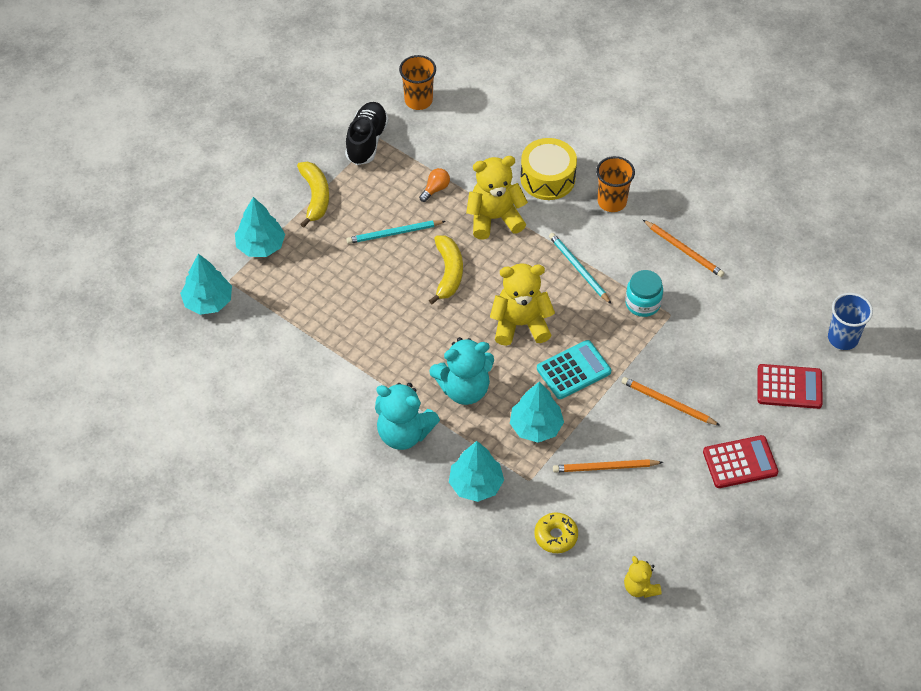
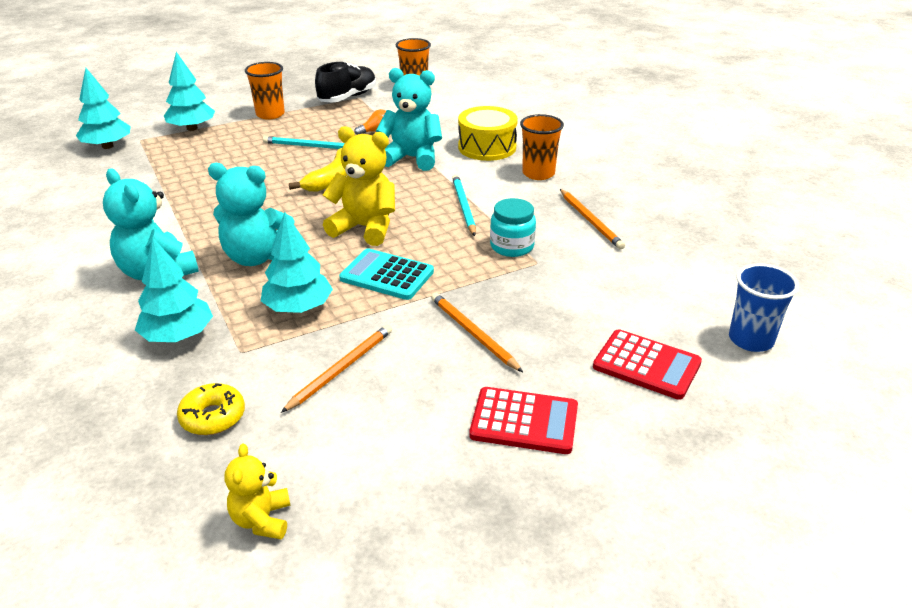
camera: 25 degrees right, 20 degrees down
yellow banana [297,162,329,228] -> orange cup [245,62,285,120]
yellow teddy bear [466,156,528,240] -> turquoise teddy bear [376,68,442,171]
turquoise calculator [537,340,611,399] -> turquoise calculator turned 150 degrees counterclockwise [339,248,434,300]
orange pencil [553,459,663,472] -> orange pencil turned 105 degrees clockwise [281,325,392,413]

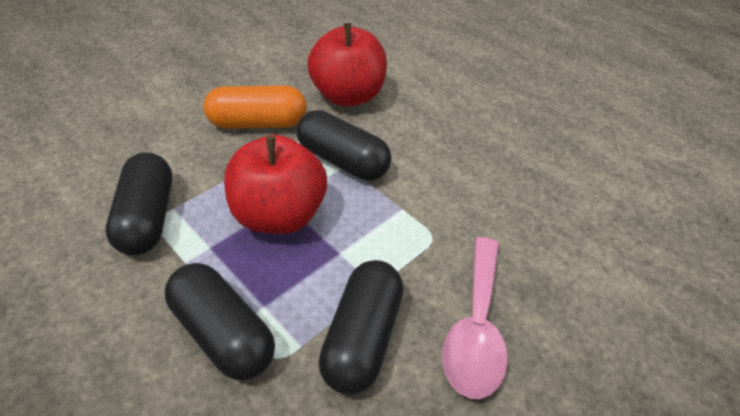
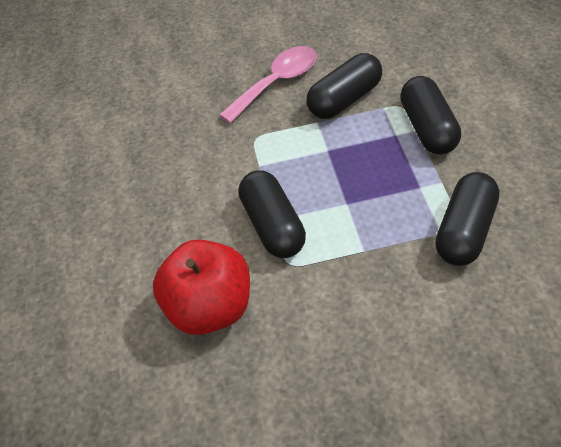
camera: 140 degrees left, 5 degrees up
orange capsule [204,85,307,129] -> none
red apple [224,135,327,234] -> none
☆ ☆ ☆ ☆ ☆
*ASSIGNED TASK*: What should appear is an exact reproduction of the lines from the one with "orange pencil [553,459,663,472]" through the end of the material above, and no pictures.

*REPLY TO THE TASK*:
orange pencil [553,459,663,472] -> orange pencil turned 105 degrees clockwise [281,325,392,413]

camera: 140 degrees left, 5 degrees up
orange capsule [204,85,307,129] -> none
red apple [224,135,327,234] -> none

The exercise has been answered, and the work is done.